_What this task involves_.
Would you please reproduce all the entries word for word, minus the pictures?

_Source information_.

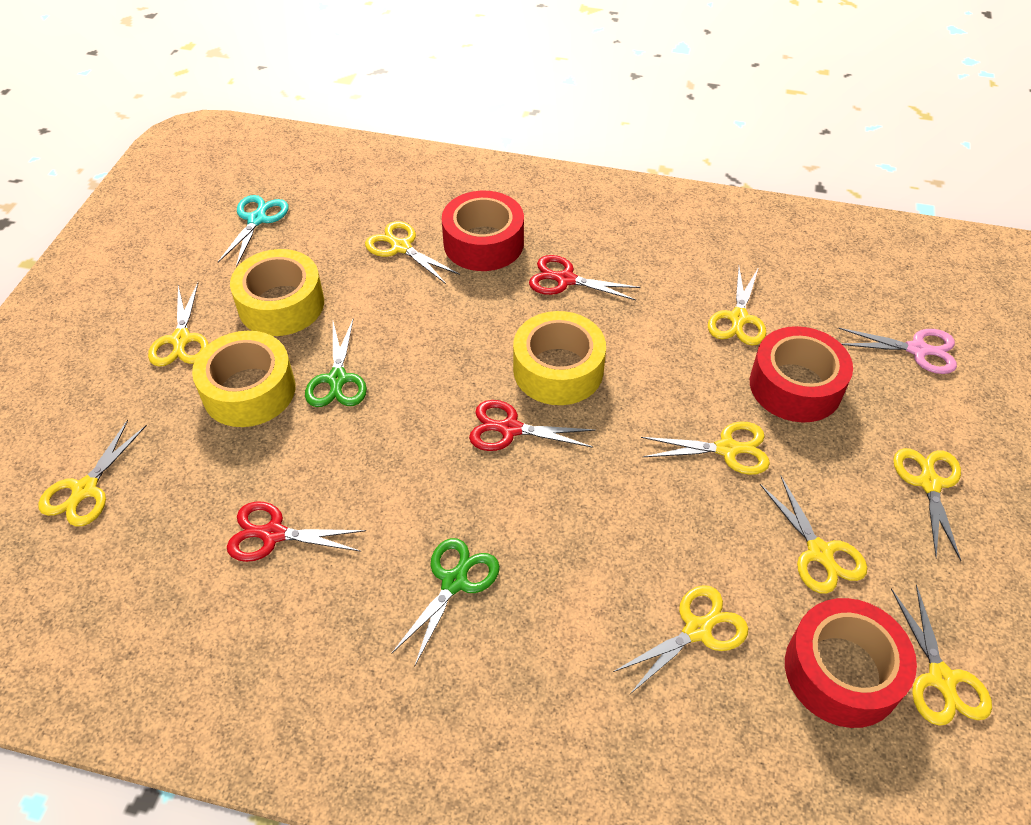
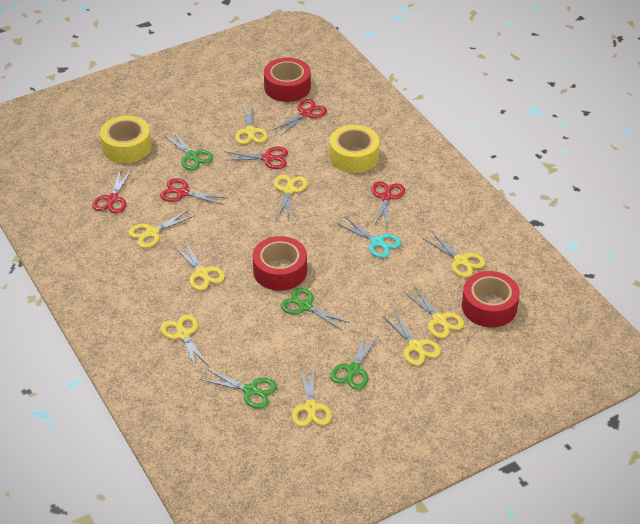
green scissors: 2 -> 4
pink scissors: 1 -> 0
red scissors: 3 -> 5
yellow tape: 3 -> 2

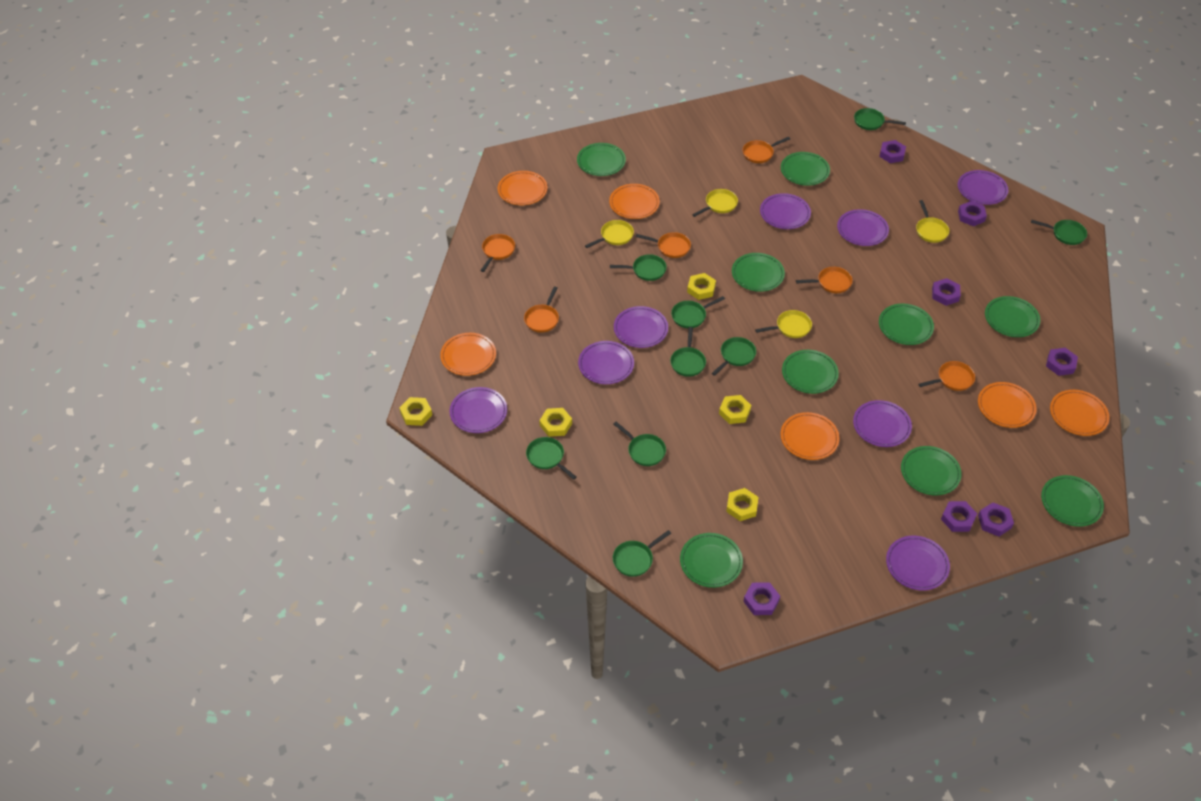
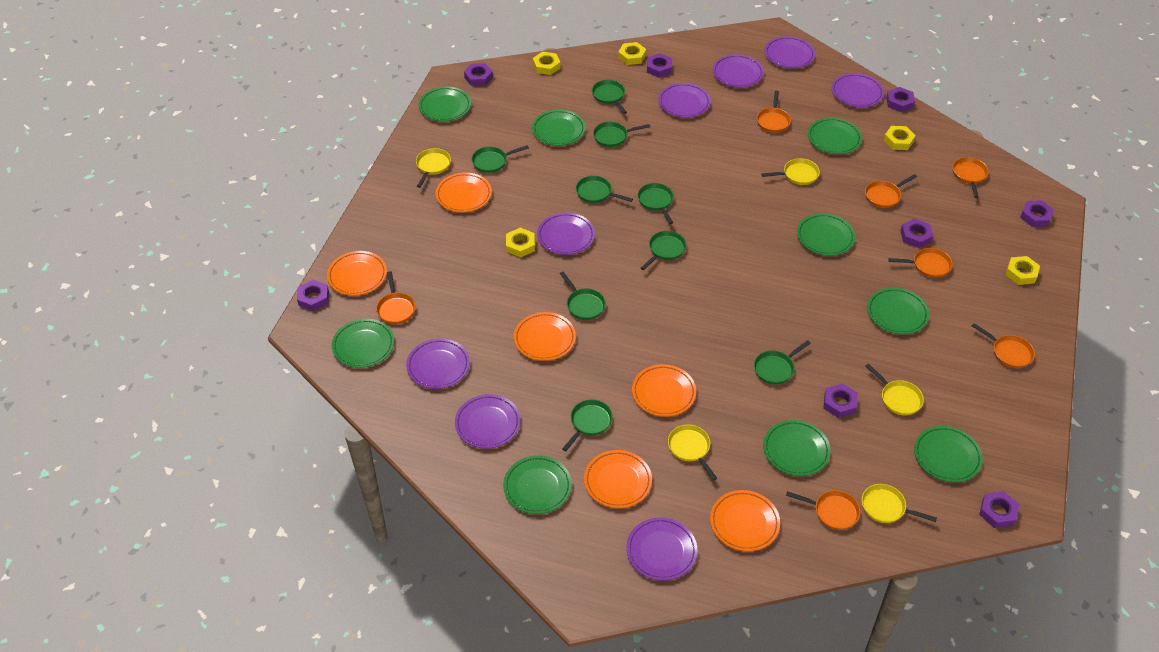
orange pan: 6 -> 7
purple nut: 7 -> 8
yellow pan: 4 -> 5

_Exercise output_.
green scissors: 2 -> 4
pink scissors: 1 -> 0
red scissors: 3 -> 5
yellow tape: 3 -> 2

orange pan: 6 -> 7
purple nut: 7 -> 8
yellow pan: 4 -> 5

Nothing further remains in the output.